TASK MATERIAL below:

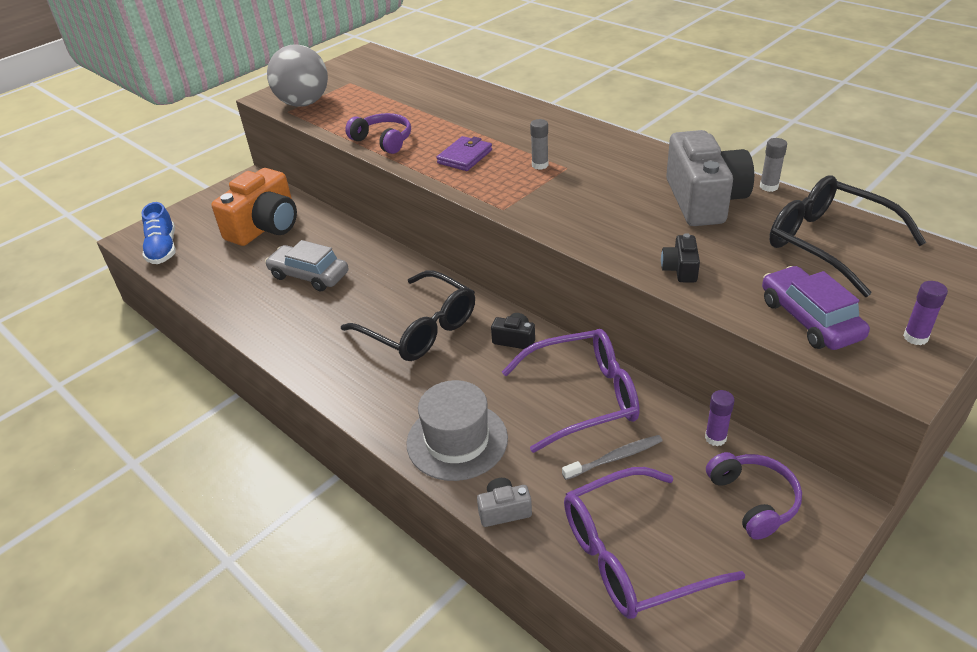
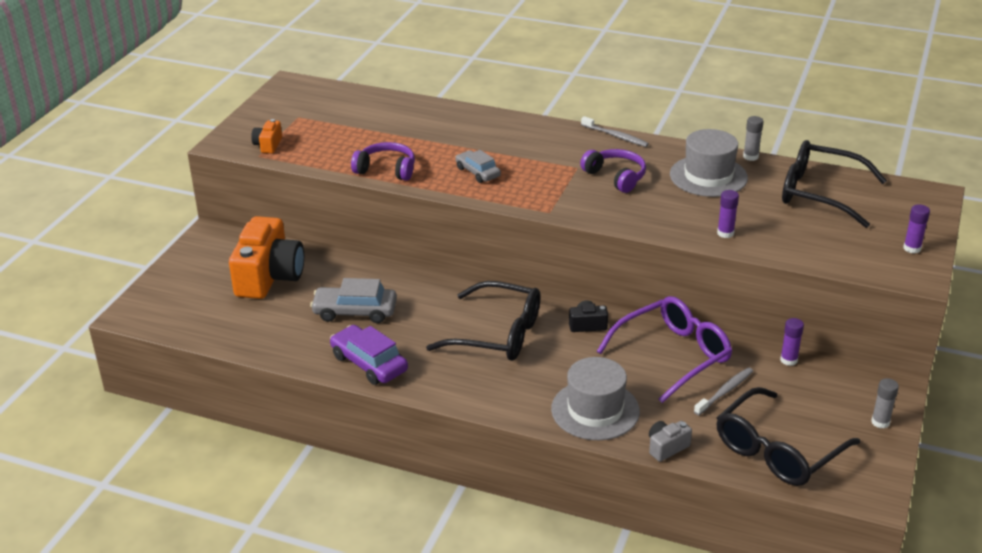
camera: 25 degrees left, 5 degrees down
(163, 249) = (175, 318): blue shoe -> none
(303, 103) = (268, 145): grey ball -> orange camera
(464, 157) = (478, 172): purple wallet -> grey car
(540, 165) = (552, 169): grey glue stick -> grey glue stick (880, 422)
(631, 142) = (615, 136): none -> grey toothbrush
(632, 555) = (777, 450): purple glasses -> black glasses
(680, 269) = (725, 233): black camera -> purple glue stick
(704, 200) = (708, 176): grey camera -> grey hat
(754, 500) = (838, 394): purple headphones -> purple headphones (616, 177)
(810, 319) = (837, 250): purple car -> purple car (369, 363)

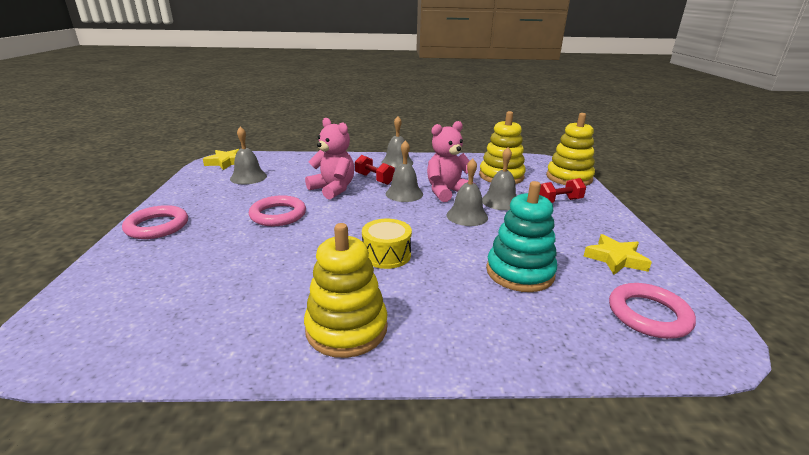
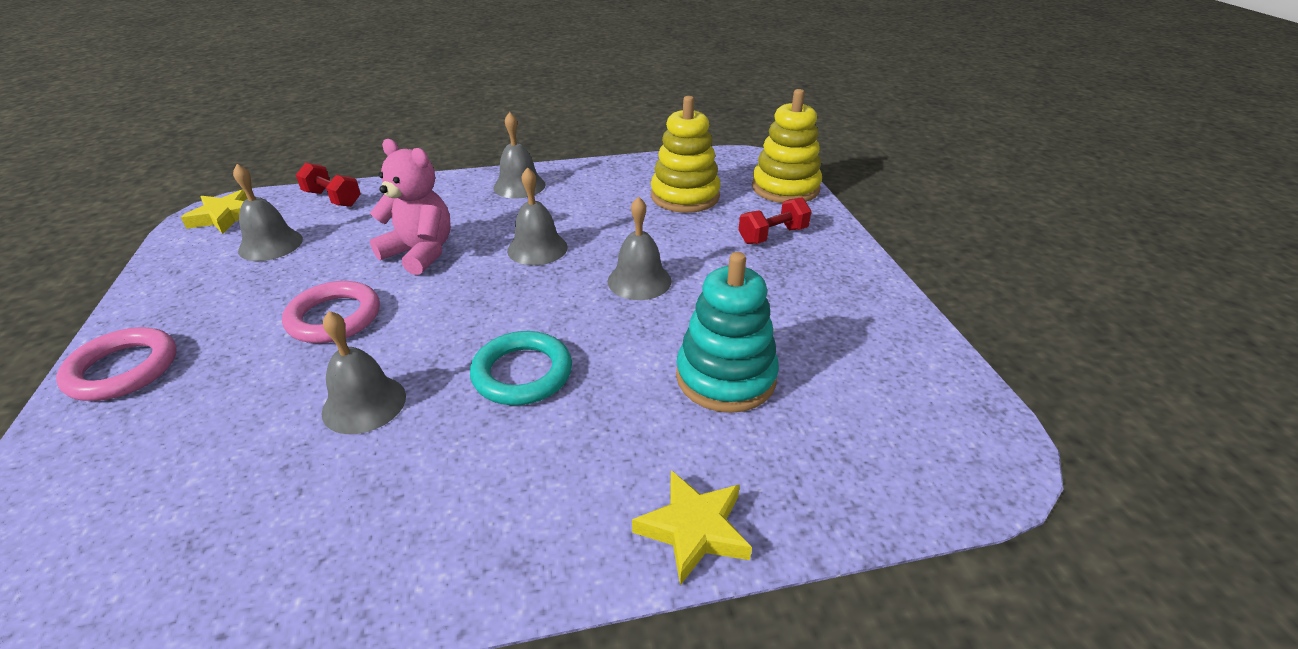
camera: 10 degrees left, 10 degrees up
(346, 328) = (476, 523): yellow stacking toy -> none
(374, 179) = (486, 224): red dumbbell -> red dumbbell (332, 199)
(386, 255) = (522, 373): yellow drum -> turquoise ring
(447, 192) = (604, 237): pink teddy bear -> none
(500, 201) = (687, 246): grey bell -> grey bell (364, 404)
(615, 259) = (858, 332): yellow star -> yellow star (694, 529)
(648, 315) = (907, 425): pink ring -> none

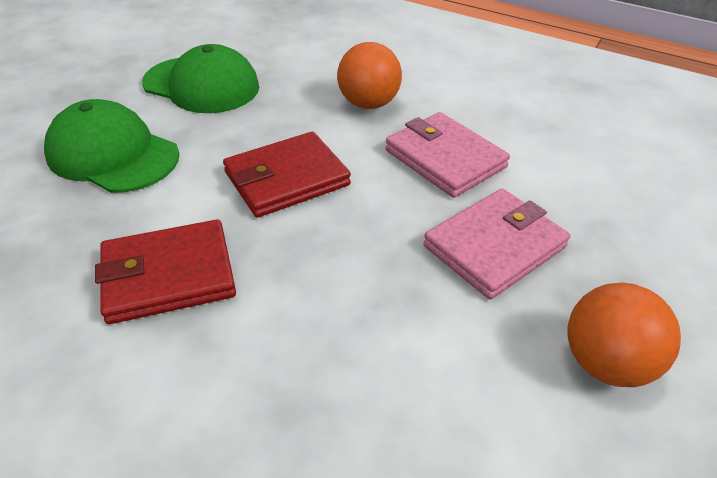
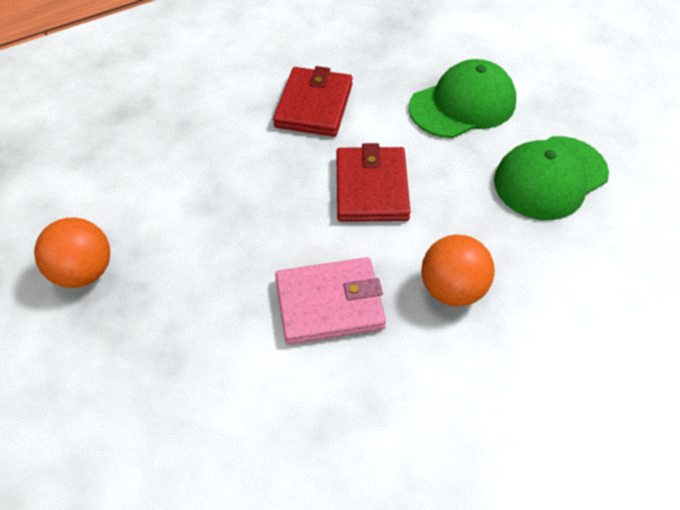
camera: 120 degrees right, 10 degrees up
(494, 247) = (211, 275): pink wallet -> none

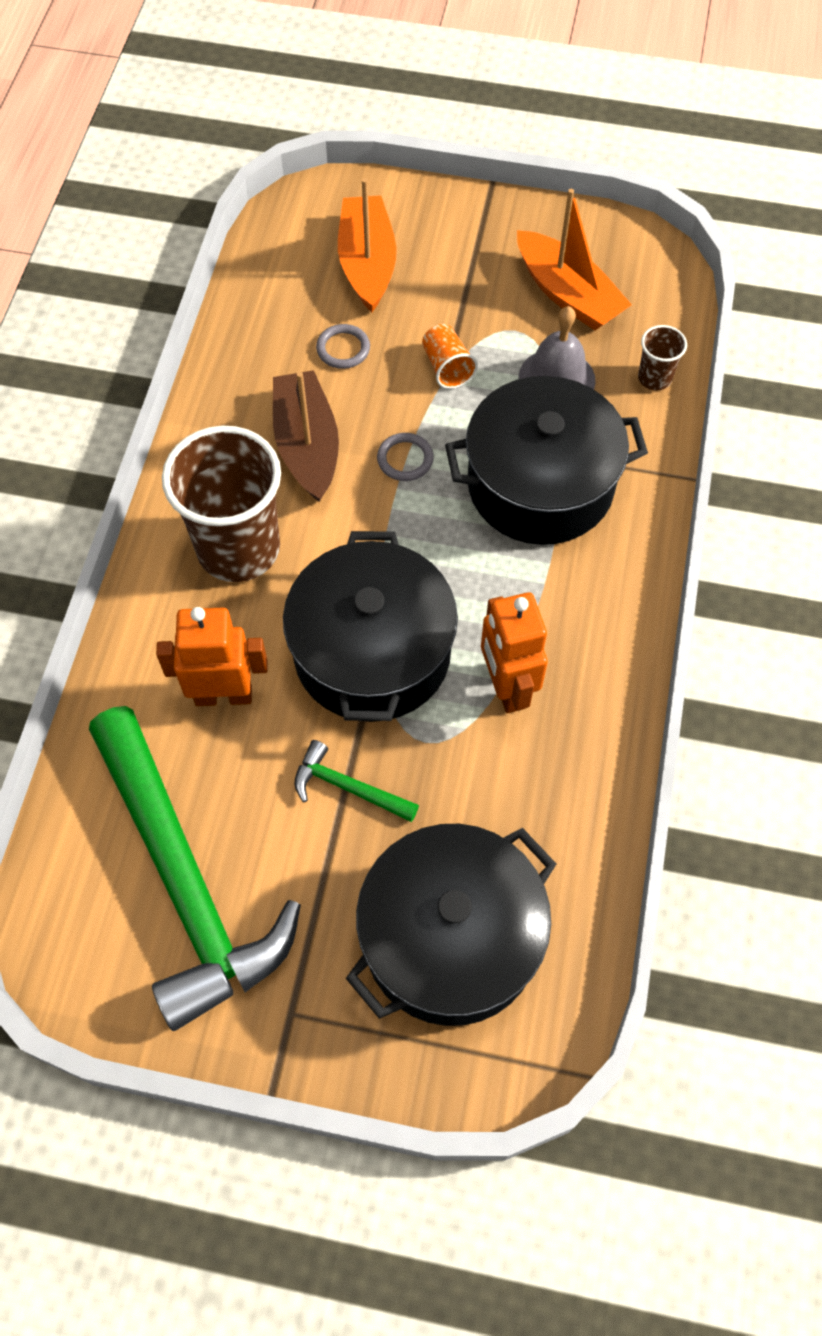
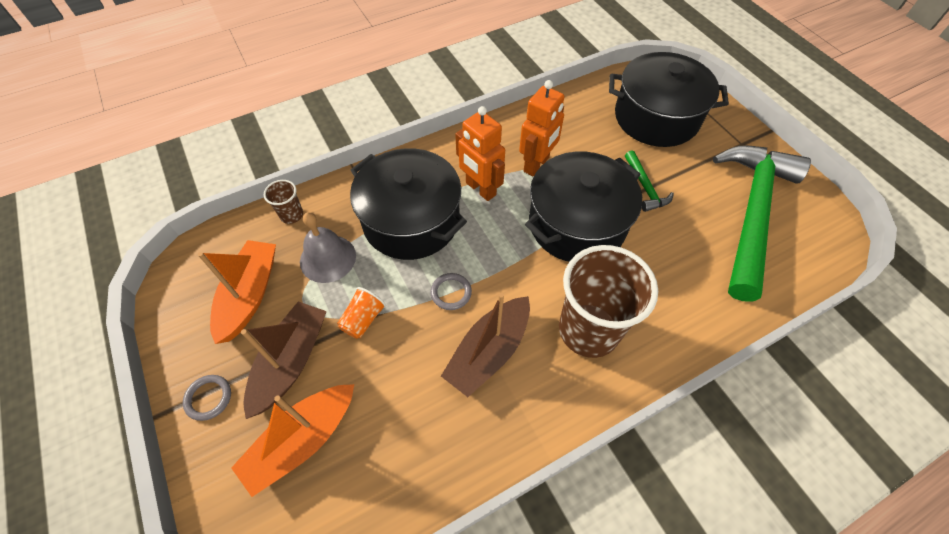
camera: 130 degrees left, 5 degrees down
(223, 695) = (666, 267): orange robot -> orange robot (480, 189)
(343, 349) = (395, 392): grey ring -> grey ring (208, 398)
(454, 291) = (291, 362): none -> brown boat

End of TASK MATERIAL.

> PROBLEM TO SOLVE:
Where does the string "left" occur in the data above? Copy every line that holds it.

> SOLUTION:
camera: 25 degrees left, 5 degrees down
camera: 10 degrees left, 10 degrees up
camera: 130 degrees left, 5 degrees down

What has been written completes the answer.